__Task input__
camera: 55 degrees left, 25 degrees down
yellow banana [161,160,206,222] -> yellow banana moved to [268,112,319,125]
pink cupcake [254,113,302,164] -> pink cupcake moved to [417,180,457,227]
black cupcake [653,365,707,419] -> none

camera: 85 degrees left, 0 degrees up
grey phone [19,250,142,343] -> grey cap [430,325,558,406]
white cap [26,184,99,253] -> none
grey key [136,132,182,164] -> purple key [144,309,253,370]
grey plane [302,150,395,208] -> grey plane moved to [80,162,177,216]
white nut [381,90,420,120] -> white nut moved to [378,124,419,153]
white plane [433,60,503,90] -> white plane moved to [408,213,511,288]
==
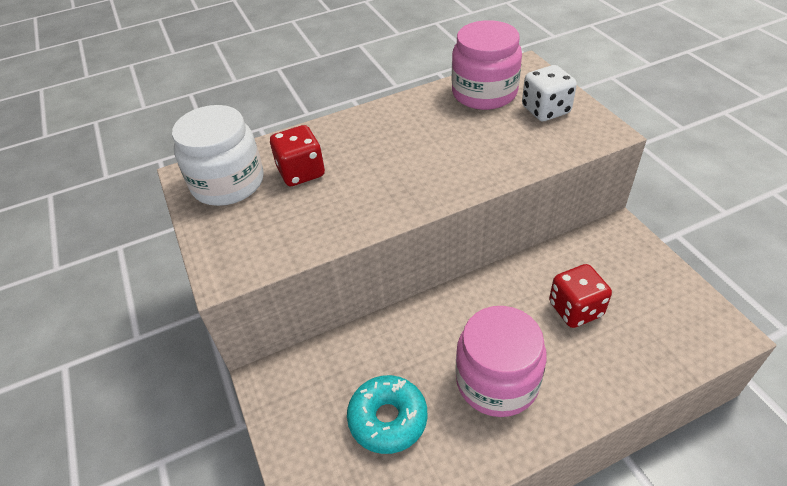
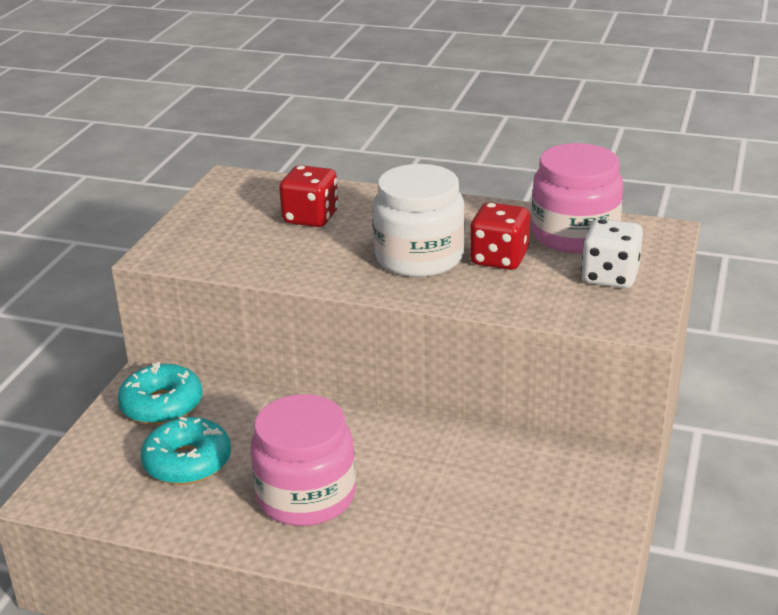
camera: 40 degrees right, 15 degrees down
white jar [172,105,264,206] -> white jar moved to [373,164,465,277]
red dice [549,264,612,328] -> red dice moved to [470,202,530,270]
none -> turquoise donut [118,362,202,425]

__Task instructions__
From the line containing "pink cupcake [254,113,302,164]" down to the line containing "white plane [433,60,503,90]" in the material above, reproduce every line exactly, including the two end lines.

__Exercise output__
pink cupcake [254,113,302,164] -> pink cupcake moved to [417,180,457,227]
black cupcake [653,365,707,419] -> none

camera: 85 degrees left, 0 degrees up
grey phone [19,250,142,343] -> grey cap [430,325,558,406]
white cap [26,184,99,253] -> none
grey key [136,132,182,164] -> purple key [144,309,253,370]
grey plane [302,150,395,208] -> grey plane moved to [80,162,177,216]
white nut [381,90,420,120] -> white nut moved to [378,124,419,153]
white plane [433,60,503,90] -> white plane moved to [408,213,511,288]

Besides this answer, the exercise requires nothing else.